**Problem to work on**
One range is to be output from the listing below, exactly as written: the line with "R8: 7.5k (N11, N15) -> 470k (N11, N15)" to the line with "R5: 470 (LD, LED_A) -> 150 (LD, LED_A)", both kept.
○ ○ ○
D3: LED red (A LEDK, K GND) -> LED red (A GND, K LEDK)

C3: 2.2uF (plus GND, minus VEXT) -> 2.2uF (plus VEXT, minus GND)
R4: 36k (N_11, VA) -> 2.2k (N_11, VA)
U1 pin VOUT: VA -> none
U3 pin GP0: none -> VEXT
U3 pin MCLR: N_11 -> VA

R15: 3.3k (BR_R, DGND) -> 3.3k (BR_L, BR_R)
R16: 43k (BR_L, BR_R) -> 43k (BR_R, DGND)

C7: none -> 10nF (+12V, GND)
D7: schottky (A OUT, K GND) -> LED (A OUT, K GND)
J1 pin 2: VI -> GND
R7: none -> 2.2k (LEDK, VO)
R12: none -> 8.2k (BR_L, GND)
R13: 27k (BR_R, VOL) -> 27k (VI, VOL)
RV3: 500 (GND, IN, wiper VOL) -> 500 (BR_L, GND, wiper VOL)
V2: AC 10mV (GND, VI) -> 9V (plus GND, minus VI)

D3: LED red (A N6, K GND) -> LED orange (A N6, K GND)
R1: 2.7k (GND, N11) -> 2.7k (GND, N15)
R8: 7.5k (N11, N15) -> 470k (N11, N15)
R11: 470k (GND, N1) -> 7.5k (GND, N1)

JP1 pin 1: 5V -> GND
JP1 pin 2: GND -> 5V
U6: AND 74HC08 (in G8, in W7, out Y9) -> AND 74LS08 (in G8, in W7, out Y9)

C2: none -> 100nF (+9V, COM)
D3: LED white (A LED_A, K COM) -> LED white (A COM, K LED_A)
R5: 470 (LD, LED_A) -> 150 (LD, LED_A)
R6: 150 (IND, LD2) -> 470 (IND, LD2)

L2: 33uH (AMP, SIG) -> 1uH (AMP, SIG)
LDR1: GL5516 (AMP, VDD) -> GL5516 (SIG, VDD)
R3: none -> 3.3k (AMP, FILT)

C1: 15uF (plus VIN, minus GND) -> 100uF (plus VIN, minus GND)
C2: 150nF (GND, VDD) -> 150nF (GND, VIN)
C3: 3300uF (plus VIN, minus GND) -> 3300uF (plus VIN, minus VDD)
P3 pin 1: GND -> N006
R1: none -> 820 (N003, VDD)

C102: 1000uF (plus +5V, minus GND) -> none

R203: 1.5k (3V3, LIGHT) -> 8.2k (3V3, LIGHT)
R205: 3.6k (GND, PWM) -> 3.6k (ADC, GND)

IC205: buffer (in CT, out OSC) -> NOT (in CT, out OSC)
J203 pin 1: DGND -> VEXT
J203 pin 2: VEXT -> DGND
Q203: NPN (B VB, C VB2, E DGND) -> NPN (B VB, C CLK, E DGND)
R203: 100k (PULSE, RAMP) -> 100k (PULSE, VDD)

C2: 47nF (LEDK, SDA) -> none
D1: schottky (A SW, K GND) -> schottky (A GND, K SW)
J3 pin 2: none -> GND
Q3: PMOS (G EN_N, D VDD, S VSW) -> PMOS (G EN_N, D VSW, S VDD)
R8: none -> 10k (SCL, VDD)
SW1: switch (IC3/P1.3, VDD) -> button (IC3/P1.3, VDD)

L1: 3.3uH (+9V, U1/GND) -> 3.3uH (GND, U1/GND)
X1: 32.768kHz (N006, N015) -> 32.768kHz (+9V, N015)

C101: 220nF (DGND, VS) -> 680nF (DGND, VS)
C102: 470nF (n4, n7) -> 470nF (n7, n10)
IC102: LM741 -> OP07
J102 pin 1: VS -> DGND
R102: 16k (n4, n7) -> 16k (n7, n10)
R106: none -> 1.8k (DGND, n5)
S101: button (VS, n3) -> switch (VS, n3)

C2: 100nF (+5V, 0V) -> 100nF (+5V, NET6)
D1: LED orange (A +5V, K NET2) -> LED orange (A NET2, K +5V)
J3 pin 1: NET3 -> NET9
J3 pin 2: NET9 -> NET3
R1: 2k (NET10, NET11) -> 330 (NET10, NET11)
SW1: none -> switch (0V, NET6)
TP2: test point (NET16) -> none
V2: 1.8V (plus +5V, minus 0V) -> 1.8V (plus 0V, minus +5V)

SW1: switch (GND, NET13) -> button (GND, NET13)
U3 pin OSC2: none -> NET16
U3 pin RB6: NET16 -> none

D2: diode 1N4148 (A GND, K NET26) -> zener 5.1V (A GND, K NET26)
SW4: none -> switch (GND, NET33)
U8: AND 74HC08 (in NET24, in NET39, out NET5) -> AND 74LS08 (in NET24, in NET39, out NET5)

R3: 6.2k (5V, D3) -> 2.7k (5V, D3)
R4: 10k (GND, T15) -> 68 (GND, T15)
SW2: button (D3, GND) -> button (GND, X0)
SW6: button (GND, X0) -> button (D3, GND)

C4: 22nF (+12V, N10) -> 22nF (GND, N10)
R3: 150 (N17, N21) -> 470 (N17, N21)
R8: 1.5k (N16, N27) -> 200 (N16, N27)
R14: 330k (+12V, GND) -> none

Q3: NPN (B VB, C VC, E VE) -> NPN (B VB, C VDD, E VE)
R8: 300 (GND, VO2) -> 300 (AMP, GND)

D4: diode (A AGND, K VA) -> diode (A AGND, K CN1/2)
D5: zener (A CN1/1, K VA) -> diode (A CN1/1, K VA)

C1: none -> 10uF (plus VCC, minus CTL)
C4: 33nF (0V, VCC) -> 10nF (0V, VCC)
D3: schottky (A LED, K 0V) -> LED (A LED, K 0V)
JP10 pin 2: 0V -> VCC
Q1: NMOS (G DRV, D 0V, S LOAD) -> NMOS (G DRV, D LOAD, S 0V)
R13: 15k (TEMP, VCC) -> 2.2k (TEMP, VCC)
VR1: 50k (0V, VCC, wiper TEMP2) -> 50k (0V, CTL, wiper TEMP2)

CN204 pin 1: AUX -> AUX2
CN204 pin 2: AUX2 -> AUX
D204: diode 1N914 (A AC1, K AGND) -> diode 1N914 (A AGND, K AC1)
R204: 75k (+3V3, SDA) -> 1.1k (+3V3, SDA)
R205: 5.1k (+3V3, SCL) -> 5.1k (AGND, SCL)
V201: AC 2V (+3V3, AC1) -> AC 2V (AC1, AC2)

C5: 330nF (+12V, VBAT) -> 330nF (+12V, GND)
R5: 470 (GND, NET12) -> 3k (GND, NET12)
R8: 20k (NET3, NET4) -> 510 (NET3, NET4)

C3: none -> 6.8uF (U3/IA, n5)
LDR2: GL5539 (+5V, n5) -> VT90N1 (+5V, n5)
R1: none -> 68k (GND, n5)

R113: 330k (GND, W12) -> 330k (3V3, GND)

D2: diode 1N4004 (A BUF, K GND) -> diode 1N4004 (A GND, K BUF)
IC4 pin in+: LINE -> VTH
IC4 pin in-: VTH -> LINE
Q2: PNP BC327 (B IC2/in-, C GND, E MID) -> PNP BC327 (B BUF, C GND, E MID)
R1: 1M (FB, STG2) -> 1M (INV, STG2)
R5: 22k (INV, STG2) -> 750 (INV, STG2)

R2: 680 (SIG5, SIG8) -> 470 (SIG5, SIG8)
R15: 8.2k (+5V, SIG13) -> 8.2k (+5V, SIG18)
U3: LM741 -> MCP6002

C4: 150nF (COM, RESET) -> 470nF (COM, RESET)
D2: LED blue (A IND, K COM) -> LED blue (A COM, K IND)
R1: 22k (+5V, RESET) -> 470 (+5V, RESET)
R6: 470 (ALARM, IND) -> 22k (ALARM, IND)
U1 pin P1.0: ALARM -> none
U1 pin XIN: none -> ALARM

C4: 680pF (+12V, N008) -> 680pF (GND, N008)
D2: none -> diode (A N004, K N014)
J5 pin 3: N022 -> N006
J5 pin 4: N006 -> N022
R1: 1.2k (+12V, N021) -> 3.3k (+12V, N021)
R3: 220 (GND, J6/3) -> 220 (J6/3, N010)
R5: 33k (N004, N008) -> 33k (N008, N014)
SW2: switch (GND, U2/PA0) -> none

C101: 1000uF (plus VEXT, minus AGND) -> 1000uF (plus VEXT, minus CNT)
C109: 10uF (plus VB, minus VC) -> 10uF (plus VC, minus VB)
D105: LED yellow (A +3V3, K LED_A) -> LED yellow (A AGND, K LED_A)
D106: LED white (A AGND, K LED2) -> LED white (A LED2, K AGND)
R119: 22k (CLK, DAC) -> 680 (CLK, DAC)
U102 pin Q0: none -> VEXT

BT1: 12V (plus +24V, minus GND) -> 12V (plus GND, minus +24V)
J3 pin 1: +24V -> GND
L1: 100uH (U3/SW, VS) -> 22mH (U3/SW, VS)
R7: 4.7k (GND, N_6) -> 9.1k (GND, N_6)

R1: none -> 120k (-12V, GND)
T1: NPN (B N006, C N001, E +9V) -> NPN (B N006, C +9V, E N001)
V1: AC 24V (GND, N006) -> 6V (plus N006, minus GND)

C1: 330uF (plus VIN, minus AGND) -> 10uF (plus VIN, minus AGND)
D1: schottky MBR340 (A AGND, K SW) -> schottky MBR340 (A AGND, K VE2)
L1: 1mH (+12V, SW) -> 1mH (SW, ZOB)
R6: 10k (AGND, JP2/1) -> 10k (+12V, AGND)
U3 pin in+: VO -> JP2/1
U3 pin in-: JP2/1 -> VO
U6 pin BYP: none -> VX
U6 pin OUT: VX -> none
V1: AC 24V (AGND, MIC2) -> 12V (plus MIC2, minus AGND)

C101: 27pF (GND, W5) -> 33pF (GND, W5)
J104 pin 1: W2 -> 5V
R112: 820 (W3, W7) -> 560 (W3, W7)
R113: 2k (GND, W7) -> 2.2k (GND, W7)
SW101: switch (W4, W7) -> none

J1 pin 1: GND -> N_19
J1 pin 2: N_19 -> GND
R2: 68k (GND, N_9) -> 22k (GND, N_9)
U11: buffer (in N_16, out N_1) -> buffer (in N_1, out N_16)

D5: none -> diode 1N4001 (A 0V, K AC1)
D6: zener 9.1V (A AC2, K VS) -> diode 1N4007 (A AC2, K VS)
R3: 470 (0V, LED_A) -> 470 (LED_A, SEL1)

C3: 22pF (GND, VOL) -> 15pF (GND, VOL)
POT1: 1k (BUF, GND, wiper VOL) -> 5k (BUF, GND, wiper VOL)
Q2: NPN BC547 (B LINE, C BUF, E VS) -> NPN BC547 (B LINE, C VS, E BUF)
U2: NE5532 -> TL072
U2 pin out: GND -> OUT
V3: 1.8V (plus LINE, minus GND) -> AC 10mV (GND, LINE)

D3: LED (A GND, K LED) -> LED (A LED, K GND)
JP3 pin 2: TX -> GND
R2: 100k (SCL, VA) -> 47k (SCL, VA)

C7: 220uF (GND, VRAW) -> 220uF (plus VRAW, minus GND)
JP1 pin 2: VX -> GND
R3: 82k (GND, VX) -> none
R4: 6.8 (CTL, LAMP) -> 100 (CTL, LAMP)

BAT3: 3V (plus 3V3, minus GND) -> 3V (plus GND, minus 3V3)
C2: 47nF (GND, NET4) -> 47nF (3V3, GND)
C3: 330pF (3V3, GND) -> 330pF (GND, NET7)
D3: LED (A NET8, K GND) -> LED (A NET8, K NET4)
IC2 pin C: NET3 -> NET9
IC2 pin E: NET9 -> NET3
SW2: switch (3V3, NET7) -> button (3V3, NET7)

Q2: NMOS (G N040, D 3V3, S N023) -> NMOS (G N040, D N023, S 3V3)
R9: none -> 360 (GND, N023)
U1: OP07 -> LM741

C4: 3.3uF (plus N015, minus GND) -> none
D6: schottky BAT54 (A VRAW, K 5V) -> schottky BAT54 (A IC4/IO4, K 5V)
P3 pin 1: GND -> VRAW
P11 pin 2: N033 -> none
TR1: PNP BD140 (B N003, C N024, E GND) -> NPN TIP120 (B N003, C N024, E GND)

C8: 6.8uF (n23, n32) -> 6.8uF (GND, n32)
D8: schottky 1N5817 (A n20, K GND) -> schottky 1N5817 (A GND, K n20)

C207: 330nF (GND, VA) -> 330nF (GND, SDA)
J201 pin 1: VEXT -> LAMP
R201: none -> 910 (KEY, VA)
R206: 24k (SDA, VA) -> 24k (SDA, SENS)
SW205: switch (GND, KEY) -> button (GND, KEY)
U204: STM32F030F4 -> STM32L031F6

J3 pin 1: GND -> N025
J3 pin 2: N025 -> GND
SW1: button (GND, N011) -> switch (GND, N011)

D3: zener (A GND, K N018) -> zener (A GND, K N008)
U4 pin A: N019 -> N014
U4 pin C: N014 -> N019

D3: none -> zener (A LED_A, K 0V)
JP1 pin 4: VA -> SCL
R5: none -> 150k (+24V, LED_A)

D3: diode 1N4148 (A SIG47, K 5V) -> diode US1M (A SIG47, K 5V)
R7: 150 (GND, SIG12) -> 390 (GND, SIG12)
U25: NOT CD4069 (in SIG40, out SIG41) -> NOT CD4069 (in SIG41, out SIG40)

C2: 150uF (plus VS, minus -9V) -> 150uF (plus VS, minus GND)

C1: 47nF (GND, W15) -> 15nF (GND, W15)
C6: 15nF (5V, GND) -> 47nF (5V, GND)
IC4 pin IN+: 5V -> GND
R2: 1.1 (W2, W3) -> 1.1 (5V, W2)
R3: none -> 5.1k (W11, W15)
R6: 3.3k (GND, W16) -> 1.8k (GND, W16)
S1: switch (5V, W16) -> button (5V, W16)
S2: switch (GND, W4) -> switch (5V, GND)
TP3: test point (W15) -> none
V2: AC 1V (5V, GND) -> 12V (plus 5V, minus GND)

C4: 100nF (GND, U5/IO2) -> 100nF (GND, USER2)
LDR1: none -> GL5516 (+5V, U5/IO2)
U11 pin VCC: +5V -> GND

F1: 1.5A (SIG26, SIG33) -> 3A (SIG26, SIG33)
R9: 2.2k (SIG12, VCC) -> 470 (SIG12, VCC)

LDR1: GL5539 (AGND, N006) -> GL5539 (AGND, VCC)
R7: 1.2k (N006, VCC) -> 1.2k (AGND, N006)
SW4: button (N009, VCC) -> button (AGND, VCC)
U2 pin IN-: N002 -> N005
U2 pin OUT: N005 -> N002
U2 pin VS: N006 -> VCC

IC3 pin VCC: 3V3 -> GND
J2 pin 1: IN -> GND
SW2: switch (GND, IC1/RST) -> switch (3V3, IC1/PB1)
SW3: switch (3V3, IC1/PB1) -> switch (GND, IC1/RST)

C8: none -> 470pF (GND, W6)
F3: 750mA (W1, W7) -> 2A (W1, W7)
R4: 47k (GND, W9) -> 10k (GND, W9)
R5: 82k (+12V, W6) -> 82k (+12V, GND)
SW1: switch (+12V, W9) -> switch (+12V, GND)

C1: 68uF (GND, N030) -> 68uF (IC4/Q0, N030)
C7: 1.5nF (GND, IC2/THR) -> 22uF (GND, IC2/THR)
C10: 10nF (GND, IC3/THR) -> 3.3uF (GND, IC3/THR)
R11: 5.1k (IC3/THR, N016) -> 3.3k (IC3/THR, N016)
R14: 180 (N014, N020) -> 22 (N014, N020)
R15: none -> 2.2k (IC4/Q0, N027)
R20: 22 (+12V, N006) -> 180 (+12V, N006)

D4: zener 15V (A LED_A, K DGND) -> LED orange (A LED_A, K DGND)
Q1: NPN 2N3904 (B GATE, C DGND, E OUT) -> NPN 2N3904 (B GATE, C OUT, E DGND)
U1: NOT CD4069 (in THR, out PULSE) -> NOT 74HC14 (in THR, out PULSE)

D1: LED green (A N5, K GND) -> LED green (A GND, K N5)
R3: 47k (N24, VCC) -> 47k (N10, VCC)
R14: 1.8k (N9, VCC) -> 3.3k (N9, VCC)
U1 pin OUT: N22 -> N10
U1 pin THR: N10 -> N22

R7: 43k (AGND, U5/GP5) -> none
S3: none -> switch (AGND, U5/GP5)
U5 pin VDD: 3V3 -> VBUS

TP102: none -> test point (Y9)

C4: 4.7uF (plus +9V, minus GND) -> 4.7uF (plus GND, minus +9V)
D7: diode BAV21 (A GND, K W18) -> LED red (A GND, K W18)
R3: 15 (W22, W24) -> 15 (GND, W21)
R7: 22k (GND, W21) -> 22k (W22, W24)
○ ○ ○
**Your response**
R8: 7.5k (N11, N15) -> 470k (N11, N15)
R11: 470k (GND, N1) -> 7.5k (GND, N1)

JP1 pin 1: 5V -> GND
JP1 pin 2: GND -> 5V
U6: AND 74HC08 (in G8, in W7, out Y9) -> AND 74LS08 (in G8, in W7, out Y9)

C2: none -> 100nF (+9V, COM)
D3: LED white (A LED_A, K COM) -> LED white (A COM, K LED_A)
R5: 470 (LD, LED_A) -> 150 (LD, LED_A)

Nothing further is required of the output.